**Dataset excerpts**
****************************************
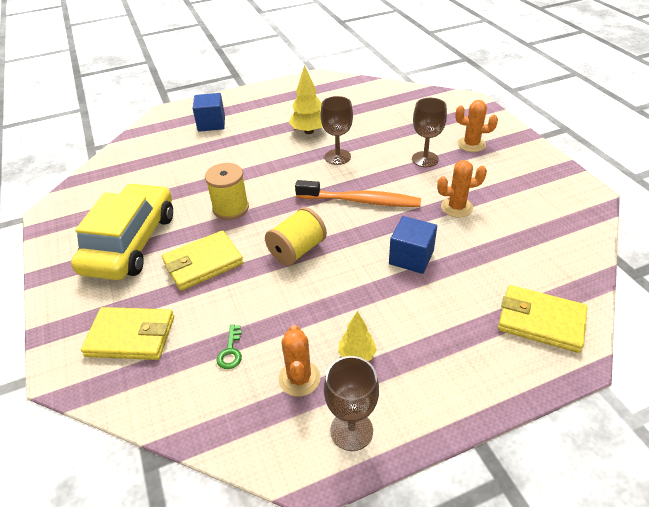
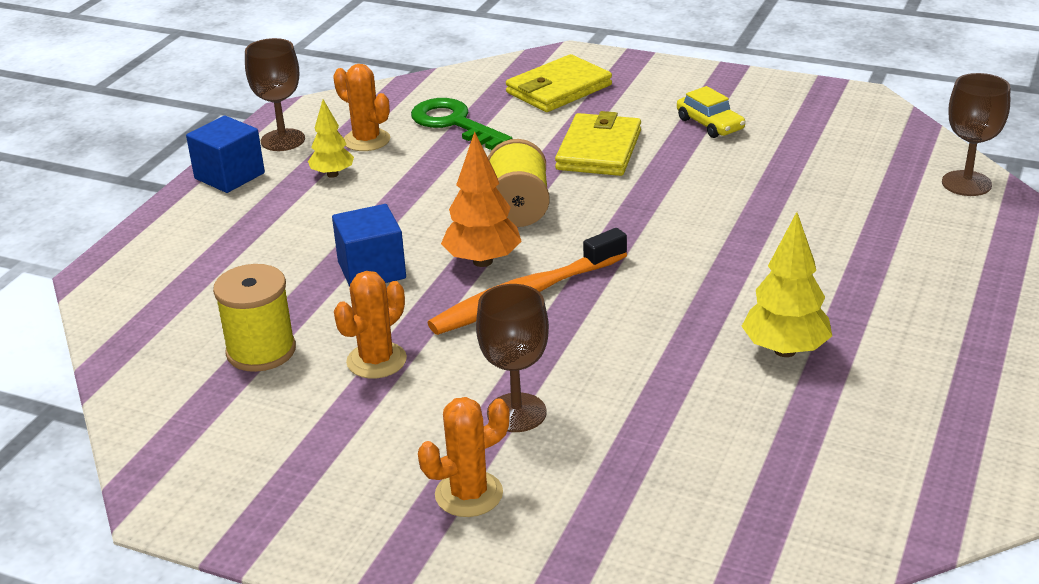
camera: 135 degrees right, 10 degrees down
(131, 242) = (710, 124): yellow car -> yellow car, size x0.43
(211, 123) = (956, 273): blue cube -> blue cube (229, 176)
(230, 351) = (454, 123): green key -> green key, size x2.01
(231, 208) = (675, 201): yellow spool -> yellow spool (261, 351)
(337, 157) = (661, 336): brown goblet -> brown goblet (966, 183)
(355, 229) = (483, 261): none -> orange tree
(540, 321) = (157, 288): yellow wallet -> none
****************************************
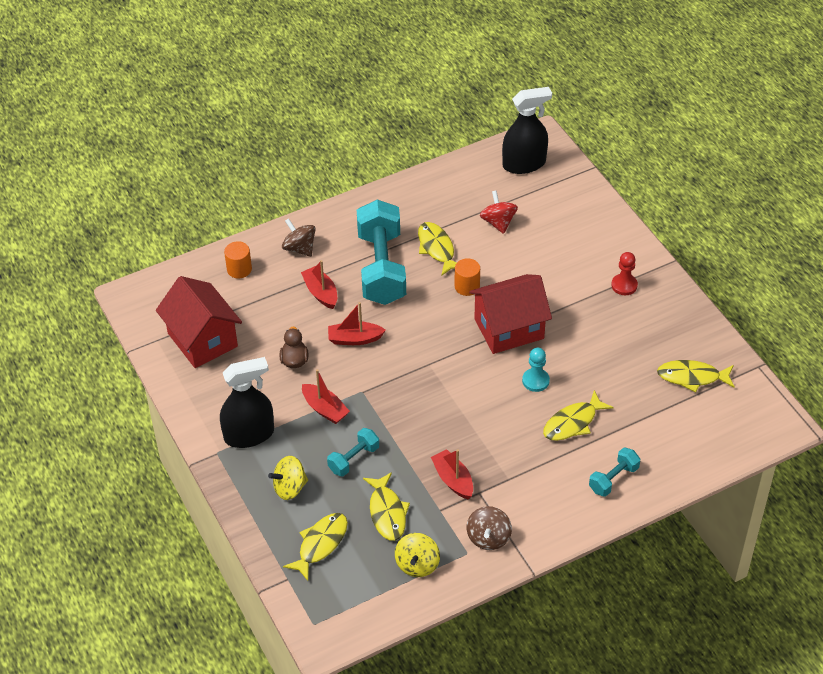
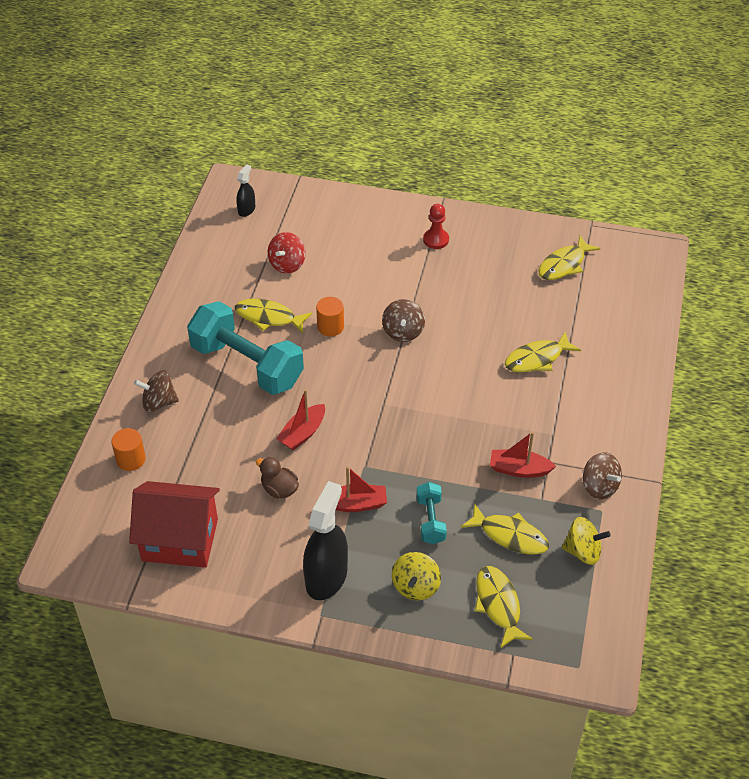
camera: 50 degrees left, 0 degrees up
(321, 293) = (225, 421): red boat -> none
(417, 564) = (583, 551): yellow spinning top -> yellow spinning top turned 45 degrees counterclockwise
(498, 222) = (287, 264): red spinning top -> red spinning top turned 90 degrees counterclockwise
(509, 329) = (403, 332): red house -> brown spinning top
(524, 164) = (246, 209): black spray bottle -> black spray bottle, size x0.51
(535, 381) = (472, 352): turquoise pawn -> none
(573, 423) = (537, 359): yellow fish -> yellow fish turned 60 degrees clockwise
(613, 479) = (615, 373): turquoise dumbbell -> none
****************************************
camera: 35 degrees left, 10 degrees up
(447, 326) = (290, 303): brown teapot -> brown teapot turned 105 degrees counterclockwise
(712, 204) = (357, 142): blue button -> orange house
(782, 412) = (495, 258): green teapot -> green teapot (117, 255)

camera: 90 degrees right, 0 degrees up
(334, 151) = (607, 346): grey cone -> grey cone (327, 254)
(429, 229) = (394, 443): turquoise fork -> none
****************************************
The required output is the stretch of entries above from the line containing "camera: 135 degrees right, 10 degrees down" through the line containing "(540, 321) = (157, 288): yellow", reproduced exactly.

**FINISHED TASK**
camera: 135 degrees right, 10 degrees down
(131, 242) = (710, 124): yellow car -> yellow car, size x0.43
(211, 123) = (956, 273): blue cube -> blue cube (229, 176)
(230, 351) = (454, 123): green key -> green key, size x2.01
(231, 208) = (675, 201): yellow spool -> yellow spool (261, 351)
(337, 157) = (661, 336): brown goblet -> brown goblet (966, 183)
(355, 229) = (483, 261): none -> orange tree
(540, 321) = (157, 288): yellow wallet -> none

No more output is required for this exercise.